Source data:

● ● ● ● ●

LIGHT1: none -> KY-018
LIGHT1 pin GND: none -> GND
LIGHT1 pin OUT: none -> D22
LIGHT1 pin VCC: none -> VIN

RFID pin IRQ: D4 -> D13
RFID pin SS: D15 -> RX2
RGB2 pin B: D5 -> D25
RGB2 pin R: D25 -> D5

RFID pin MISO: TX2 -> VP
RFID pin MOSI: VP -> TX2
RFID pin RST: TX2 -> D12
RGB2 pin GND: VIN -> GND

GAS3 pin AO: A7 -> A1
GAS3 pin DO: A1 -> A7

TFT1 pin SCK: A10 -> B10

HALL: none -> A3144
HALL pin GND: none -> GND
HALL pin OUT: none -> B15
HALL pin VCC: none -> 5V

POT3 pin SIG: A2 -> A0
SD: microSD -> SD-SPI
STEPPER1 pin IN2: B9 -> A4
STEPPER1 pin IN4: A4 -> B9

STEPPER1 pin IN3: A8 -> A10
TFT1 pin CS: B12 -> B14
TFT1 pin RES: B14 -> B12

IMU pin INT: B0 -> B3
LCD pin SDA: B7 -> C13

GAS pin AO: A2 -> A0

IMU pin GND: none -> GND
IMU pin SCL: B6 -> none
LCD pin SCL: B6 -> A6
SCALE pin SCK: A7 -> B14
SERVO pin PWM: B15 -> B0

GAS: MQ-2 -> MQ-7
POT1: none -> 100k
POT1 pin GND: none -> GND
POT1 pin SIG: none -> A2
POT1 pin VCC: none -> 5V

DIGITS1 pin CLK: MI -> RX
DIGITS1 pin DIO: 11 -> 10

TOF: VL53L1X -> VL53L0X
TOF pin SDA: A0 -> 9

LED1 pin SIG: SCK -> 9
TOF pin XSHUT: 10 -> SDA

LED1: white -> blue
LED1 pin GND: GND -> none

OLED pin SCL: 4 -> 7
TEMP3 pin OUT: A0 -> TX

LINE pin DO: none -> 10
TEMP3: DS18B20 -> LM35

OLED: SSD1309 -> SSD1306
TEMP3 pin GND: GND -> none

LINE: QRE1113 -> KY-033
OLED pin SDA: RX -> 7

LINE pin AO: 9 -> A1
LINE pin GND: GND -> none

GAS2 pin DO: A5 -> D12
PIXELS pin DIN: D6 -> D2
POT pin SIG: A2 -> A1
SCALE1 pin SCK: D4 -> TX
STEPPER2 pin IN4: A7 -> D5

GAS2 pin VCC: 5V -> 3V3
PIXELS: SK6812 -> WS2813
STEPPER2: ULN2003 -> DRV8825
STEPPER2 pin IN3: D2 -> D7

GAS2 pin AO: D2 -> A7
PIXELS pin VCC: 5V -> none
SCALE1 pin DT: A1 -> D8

● ● ● ● ●

WORK INSTRUCTION:
Filter the records, keeping only lines that contain "OLED", and show those lines.

ANSWER TO THIS PROBLEM:
OLED pin SCL: 4 -> 7
OLED: SSD1309 -> SSD1306
OLED pin SDA: RX -> 7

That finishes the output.